Entries taken from a collection

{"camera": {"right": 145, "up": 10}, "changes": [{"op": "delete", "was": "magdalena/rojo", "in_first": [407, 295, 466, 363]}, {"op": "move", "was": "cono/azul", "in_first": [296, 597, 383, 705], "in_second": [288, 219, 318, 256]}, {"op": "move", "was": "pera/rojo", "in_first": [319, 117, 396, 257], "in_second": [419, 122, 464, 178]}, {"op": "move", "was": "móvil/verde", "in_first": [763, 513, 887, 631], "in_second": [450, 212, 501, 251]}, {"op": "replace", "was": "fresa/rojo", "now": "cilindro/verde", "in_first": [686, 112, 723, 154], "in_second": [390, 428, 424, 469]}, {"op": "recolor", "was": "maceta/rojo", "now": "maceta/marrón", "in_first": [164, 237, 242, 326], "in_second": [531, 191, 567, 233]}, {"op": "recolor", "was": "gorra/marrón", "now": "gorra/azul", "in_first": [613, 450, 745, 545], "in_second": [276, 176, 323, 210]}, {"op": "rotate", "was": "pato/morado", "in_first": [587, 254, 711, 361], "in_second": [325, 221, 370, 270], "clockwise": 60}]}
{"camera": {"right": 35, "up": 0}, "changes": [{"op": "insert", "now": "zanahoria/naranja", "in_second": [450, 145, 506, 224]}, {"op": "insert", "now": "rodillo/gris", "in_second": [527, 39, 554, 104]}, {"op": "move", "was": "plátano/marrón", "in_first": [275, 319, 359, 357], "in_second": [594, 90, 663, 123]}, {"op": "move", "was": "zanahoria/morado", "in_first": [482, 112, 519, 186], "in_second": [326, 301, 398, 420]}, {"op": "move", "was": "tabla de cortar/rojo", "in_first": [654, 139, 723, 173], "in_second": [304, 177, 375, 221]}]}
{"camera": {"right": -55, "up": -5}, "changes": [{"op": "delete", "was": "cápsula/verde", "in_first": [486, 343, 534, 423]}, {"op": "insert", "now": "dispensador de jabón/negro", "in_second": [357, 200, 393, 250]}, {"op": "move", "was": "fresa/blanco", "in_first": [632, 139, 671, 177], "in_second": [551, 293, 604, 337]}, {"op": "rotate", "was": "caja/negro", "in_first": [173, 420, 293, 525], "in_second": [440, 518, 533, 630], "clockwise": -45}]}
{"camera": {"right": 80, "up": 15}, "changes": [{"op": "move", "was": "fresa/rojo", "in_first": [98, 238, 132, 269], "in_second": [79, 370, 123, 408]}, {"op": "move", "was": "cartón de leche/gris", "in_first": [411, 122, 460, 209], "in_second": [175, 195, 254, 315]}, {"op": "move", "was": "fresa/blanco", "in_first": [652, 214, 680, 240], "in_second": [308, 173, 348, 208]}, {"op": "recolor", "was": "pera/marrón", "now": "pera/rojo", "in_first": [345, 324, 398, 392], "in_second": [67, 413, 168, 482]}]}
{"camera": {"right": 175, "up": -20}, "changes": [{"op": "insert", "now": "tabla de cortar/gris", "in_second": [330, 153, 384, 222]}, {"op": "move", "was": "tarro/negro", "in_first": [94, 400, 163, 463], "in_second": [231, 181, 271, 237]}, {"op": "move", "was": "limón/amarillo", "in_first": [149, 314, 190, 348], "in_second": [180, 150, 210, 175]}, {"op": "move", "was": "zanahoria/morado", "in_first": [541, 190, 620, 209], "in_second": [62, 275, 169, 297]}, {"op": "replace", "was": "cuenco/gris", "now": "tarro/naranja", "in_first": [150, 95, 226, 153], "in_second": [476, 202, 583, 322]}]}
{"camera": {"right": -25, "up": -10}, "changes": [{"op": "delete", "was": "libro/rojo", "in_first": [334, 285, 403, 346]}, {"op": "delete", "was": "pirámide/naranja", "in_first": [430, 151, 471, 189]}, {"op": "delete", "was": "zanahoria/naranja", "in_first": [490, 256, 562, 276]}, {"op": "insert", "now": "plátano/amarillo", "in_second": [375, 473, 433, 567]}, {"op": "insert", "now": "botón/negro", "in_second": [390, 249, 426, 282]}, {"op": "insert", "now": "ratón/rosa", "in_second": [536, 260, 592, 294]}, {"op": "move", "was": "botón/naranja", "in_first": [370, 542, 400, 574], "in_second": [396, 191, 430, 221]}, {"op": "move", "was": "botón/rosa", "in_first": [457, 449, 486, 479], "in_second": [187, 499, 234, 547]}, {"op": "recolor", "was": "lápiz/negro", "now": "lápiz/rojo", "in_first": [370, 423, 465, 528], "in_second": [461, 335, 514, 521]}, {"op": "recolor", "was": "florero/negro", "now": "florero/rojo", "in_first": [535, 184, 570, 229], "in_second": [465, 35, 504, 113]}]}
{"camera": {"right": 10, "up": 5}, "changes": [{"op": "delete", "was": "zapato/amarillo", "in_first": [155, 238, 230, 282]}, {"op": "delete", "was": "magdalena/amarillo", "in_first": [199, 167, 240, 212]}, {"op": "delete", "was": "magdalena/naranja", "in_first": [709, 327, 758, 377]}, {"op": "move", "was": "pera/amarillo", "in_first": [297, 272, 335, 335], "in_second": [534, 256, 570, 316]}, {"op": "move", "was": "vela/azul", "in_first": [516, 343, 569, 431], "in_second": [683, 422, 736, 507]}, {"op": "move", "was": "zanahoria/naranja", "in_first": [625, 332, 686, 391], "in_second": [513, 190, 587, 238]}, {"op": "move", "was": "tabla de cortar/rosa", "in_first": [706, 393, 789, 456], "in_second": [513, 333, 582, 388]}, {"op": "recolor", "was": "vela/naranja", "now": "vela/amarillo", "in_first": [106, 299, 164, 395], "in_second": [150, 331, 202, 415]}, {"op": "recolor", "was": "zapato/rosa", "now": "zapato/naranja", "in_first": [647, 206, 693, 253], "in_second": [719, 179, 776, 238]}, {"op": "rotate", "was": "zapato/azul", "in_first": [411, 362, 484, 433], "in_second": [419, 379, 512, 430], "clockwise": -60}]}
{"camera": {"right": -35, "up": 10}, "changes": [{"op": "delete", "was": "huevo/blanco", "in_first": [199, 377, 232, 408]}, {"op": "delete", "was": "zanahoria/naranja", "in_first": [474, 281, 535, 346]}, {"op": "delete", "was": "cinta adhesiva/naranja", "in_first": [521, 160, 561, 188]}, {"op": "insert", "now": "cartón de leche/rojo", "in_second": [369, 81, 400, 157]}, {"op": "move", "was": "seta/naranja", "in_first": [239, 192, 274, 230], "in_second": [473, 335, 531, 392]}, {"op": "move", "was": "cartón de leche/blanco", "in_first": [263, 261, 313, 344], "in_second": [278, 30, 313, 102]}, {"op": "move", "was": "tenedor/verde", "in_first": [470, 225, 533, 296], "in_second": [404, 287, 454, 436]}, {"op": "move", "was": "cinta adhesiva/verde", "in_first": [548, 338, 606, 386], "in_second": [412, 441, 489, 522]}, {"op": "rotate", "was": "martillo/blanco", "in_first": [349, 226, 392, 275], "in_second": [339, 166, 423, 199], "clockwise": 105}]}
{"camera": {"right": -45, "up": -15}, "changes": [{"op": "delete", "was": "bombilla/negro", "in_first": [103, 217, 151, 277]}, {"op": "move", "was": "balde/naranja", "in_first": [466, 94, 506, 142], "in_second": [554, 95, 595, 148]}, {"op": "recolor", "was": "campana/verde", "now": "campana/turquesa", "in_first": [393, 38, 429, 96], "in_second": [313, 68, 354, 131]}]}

### [ACTION ITEM]
Set down each entry exactly as it appears above.

### [EXERCISE OUTPUT]
{"camera": {"right": 145, "up": 10}, "changes": [{"op": "delete", "was": "magdalena/rojo", "in_first": [407, 295, 466, 363]}, {"op": "move", "was": "cono/azul", "in_first": [296, 597, 383, 705], "in_second": [288, 219, 318, 256]}, {"op": "move", "was": "pera/rojo", "in_first": [319, 117, 396, 257], "in_second": [419, 122, 464, 178]}, {"op": "move", "was": "móvil/verde", "in_first": [763, 513, 887, 631], "in_second": [450, 212, 501, 251]}, {"op": "replace", "was": "fresa/rojo", "now": "cilindro/verde", "in_first": [686, 112, 723, 154], "in_second": [390, 428, 424, 469]}, {"op": "recolor", "was": "maceta/rojo", "now": "maceta/marrón", "in_first": [164, 237, 242, 326], "in_second": [531, 191, 567, 233]}, {"op": "recolor", "was": "gorra/marrón", "now": "gorra/azul", "in_first": [613, 450, 745, 545], "in_second": [276, 176, 323, 210]}, {"op": "rotate", "was": "pato/morado", "in_first": [587, 254, 711, 361], "in_second": [325, 221, 370, 270], "clockwise": 60}]}
{"camera": {"right": 35, "up": 0}, "changes": [{"op": "insert", "now": "zanahoria/naranja", "in_second": [450, 145, 506, 224]}, {"op": "insert", "now": "rodillo/gris", "in_second": [527, 39, 554, 104]}, {"op": "move", "was": "plátano/marrón", "in_first": [275, 319, 359, 357], "in_second": [594, 90, 663, 123]}, {"op": "move", "was": "zanahoria/morado", "in_first": [482, 112, 519, 186], "in_second": [326, 301, 398, 420]}, {"op": "move", "was": "tabla de cortar/rojo", "in_first": [654, 139, 723, 173], "in_second": [304, 177, 375, 221]}]}
{"camera": {"right": -55, "up": -5}, "changes": [{"op": "delete", "was": "cápsula/verde", "in_first": [486, 343, 534, 423]}, {"op": "insert", "now": "dispensador de jabón/negro", "in_second": [357, 200, 393, 250]}, {"op": "move", "was": "fresa/blanco", "in_first": [632, 139, 671, 177], "in_second": [551, 293, 604, 337]}, {"op": "rotate", "was": "caja/negro", "in_first": [173, 420, 293, 525], "in_second": [440, 518, 533, 630], "clockwise": -45}]}
{"camera": {"right": 80, "up": 15}, "changes": [{"op": "move", "was": "fresa/rojo", "in_first": [98, 238, 132, 269], "in_second": [79, 370, 123, 408]}, {"op": "move", "was": "cartón de leche/gris", "in_first": [411, 122, 460, 209], "in_second": [175, 195, 254, 315]}, {"op": "move", "was": "fresa/blanco", "in_first": [652, 214, 680, 240], "in_second": [308, 173, 348, 208]}, {"op": "recolor", "was": "pera/marrón", "now": "pera/rojo", "in_first": [345, 324, 398, 392], "in_second": [67, 413, 168, 482]}]}
{"camera": {"right": 175, "up": -20}, "changes": [{"op": "insert", "now": "tabla de cortar/gris", "in_second": [330, 153, 384, 222]}, {"op": "move", "was": "tarro/negro", "in_first": [94, 400, 163, 463], "in_second": [231, 181, 271, 237]}, {"op": "move", "was": "limón/amarillo", "in_first": [149, 314, 190, 348], "in_second": [180, 150, 210, 175]}, {"op": "move", "was": "zanahoria/morado", "in_first": [541, 190, 620, 209], "in_second": [62, 275, 169, 297]}, {"op": "replace", "was": "cuenco/gris", "now": "tarro/naranja", "in_first": [150, 95, 226, 153], "in_second": [476, 202, 583, 322]}]}
{"camera": {"right": -25, "up": -10}, "changes": [{"op": "delete", "was": "libro/rojo", "in_first": [334, 285, 403, 346]}, {"op": "delete", "was": "pirámide/naranja", "in_first": [430, 151, 471, 189]}, {"op": "delete", "was": "zanahoria/naranja", "in_first": [490, 256, 562, 276]}, {"op": "insert", "now": "plátano/amarillo", "in_second": [375, 473, 433, 567]}, {"op": "insert", "now": "botón/negro", "in_second": [390, 249, 426, 282]}, {"op": "insert", "now": "ratón/rosa", "in_second": [536, 260, 592, 294]}, {"op": "move", "was": "botón/naranja", "in_first": [370, 542, 400, 574], "in_second": [396, 191, 430, 221]}, {"op": "move", "was": "botón/rosa", "in_first": [457, 449, 486, 479], "in_second": [187, 499, 234, 547]}, {"op": "recolor", "was": "lápiz/negro", "now": "lápiz/rojo", "in_first": [370, 423, 465, 528], "in_second": [461, 335, 514, 521]}, {"op": "recolor", "was": "florero/negro", "now": "florero/rojo", "in_first": [535, 184, 570, 229], "in_second": [465, 35, 504, 113]}]}
{"camera": {"right": 10, "up": 5}, "changes": [{"op": "delete", "was": "zapato/amarillo", "in_first": [155, 238, 230, 282]}, {"op": "delete", "was": "magdalena/amarillo", "in_first": [199, 167, 240, 212]}, {"op": "delete", "was": "magdalena/naranja", "in_first": [709, 327, 758, 377]}, {"op": "move", "was": "pera/amarillo", "in_first": [297, 272, 335, 335], "in_second": [534, 256, 570, 316]}, {"op": "move", "was": "vela/azul", "in_first": [516, 343, 569, 431], "in_second": [683, 422, 736, 507]}, {"op": "move", "was": "zanahoria/naranja", "in_first": [625, 332, 686, 391], "in_second": [513, 190, 587, 238]}, {"op": "move", "was": "tabla de cortar/rosa", "in_first": [706, 393, 789, 456], "in_second": [513, 333, 582, 388]}, {"op": "recolor", "was": "vela/naranja", "now": "vela/amarillo", "in_first": [106, 299, 164, 395], "in_second": [150, 331, 202, 415]}, {"op": "recolor", "was": "zapato/rosa", "now": "zapato/naranja", "in_first": [647, 206, 693, 253], "in_second": [719, 179, 776, 238]}, {"op": "rotate", "was": "zapato/azul", "in_first": [411, 362, 484, 433], "in_second": [419, 379, 512, 430], "clockwise": -60}]}
{"camera": {"right": -35, "up": 10}, "changes": [{"op": "delete", "was": "huevo/blanco", "in_first": [199, 377, 232, 408]}, {"op": "delete", "was": "zanahoria/naranja", "in_first": [474, 281, 535, 346]}, {"op": "delete", "was": "cinta adhesiva/naranja", "in_first": [521, 160, 561, 188]}, {"op": "insert", "now": "cartón de leche/rojo", "in_second": [369, 81, 400, 157]}, {"op": "move", "was": "seta/naranja", "in_first": [239, 192, 274, 230], "in_second": [473, 335, 531, 392]}, {"op": "move", "was": "cartón de leche/blanco", "in_first": [263, 261, 313, 344], "in_second": [278, 30, 313, 102]}, {"op": "move", "was": "tenedor/verde", "in_first": [470, 225, 533, 296], "in_second": [404, 287, 454, 436]}, {"op": "move", "was": "cinta adhesiva/verde", "in_first": [548, 338, 606, 386], "in_second": [412, 441, 489, 522]}, {"op": "rotate", "was": "martillo/blanco", "in_first": [349, 226, 392, 275], "in_second": [339, 166, 423, 199], "clockwise": 105}]}
{"camera": {"right": -45, "up": -15}, "changes": [{"op": "delete", "was": "bombilla/negro", "in_first": [103, 217, 151, 277]}, {"op": "move", "was": "balde/naranja", "in_first": [466, 94, 506, 142], "in_second": [554, 95, 595, 148]}, {"op": "recolor", "was": "campana/verde", "now": "campana/turquesa", "in_first": [393, 38, 429, 96], "in_second": [313, 68, 354, 131]}]}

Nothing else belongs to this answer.